Task directions.
Only the lines from the one with "pink semicircle: (64, 38)" through the end of the material below belong in the reply; transcribe them exactly.

Segment Start: Provided material

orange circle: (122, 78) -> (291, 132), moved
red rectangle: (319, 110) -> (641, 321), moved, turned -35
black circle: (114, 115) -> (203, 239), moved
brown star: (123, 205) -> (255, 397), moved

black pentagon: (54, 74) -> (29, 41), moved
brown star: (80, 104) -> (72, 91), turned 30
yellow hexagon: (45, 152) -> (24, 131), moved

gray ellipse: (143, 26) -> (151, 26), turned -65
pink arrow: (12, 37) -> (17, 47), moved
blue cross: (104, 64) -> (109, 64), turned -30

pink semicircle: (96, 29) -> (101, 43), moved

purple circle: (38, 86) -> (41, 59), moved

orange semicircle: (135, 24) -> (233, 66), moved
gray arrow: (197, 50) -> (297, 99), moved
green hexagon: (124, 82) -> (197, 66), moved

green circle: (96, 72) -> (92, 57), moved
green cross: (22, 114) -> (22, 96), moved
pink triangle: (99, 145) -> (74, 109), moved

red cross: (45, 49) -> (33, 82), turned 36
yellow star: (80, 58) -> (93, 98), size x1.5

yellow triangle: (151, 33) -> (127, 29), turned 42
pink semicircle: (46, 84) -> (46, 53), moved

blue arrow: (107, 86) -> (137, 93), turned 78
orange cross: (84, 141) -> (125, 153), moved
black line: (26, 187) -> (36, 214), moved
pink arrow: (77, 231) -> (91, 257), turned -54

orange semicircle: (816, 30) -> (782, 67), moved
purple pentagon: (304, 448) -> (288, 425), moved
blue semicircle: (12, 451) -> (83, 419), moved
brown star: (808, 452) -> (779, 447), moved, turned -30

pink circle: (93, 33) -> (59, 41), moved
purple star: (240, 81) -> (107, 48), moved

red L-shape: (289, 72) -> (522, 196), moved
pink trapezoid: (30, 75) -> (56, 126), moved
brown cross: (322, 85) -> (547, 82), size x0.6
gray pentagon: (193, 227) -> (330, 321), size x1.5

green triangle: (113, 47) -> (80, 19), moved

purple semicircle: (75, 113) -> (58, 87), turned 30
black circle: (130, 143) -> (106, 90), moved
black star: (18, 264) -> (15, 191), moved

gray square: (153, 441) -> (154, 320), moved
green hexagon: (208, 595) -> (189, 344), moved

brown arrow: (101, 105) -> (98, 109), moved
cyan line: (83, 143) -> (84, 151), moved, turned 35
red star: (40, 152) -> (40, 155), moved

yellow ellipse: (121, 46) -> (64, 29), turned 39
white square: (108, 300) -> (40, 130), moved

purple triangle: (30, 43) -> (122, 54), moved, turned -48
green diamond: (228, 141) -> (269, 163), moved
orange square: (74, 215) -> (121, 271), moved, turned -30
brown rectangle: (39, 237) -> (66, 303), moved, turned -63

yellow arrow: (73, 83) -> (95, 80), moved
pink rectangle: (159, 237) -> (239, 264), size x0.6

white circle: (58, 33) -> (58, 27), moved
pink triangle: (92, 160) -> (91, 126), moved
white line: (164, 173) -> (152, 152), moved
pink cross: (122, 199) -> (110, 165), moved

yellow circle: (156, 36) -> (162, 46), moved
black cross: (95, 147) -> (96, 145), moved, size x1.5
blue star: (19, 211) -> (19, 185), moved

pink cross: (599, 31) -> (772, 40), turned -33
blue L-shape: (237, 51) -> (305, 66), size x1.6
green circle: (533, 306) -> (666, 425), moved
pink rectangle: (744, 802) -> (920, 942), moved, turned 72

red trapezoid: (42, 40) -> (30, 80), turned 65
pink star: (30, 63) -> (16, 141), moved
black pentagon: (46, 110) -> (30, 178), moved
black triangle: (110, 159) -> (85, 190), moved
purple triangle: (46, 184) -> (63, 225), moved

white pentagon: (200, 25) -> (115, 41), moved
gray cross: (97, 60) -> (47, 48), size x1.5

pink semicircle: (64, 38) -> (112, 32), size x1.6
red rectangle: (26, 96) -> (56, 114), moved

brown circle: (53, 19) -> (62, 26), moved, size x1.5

Segment End: Provided material

Reply.
pink semicircle: (64, 38) -> (112, 32), size x1.6
red rectangle: (26, 96) -> (56, 114), moved

brown circle: (53, 19) -> (62, 26), moved, size x1.5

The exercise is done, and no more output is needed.